***** RECORD EXTRACTS *****

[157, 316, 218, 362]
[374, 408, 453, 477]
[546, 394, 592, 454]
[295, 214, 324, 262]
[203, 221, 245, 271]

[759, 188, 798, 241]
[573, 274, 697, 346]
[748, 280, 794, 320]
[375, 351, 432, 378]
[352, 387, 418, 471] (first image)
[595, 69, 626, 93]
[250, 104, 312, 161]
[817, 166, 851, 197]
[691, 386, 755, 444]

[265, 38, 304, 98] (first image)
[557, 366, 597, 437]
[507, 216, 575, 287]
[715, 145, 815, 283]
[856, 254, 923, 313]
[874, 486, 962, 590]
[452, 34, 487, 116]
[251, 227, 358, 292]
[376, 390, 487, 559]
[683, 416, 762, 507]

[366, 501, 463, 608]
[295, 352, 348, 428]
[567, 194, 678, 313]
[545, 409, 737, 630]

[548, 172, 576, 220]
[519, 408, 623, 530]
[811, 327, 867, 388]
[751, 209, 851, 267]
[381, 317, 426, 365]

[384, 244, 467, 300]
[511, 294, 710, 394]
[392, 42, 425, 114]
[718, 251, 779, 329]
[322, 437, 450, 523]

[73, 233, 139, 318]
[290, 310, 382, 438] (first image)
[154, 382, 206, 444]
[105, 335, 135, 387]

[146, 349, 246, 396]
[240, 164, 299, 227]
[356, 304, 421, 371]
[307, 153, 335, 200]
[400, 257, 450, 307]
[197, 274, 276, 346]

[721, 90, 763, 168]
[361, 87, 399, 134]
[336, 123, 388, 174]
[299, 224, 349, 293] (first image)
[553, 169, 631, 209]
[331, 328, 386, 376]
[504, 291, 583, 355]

*****

(PROMPT)
Search the listing above for "image" and copy every line that has it.

(ANSWER SPACE)
[352, 387, 418, 471] (first image)
[265, 38, 304, 98] (first image)
[290, 310, 382, 438] (first image)
[299, 224, 349, 293] (first image)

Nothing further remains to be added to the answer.